WORK REQUIRED: Omit the pictures and return every entry exactly as written.

·····

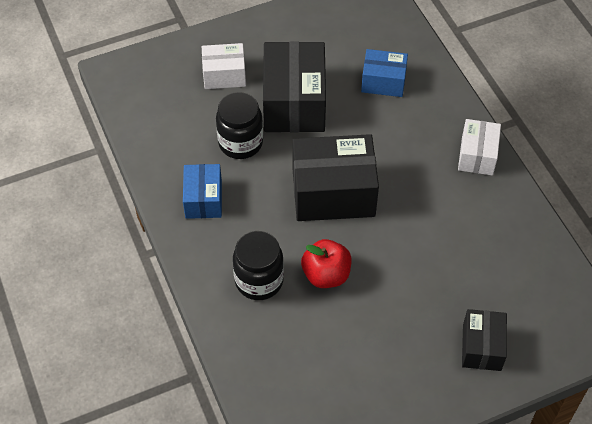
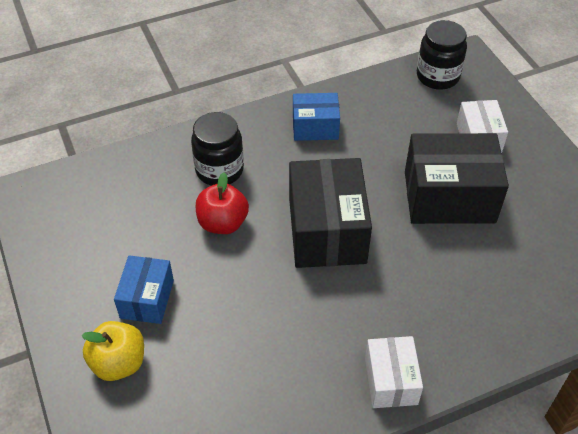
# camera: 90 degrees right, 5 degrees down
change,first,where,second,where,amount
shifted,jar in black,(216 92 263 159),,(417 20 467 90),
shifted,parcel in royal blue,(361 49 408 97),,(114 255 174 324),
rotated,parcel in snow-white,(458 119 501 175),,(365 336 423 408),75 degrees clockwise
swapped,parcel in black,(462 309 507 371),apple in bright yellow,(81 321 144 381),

·····

RESULT OF THE EXERCISE:
# camera: 90 degrees right, 5 degrees down
change,first,where,second,where,amount
shifted,jar in black,(216 92 263 159),,(417 20 467 90),
shifted,parcel in royal blue,(361 49 408 97),,(114 255 174 324),
rotated,parcel in snow-white,(458 119 501 175),,(365 336 423 408),75 degrees clockwise
swapped,parcel in black,(462 309 507 371),apple in bright yellow,(81 321 144 381),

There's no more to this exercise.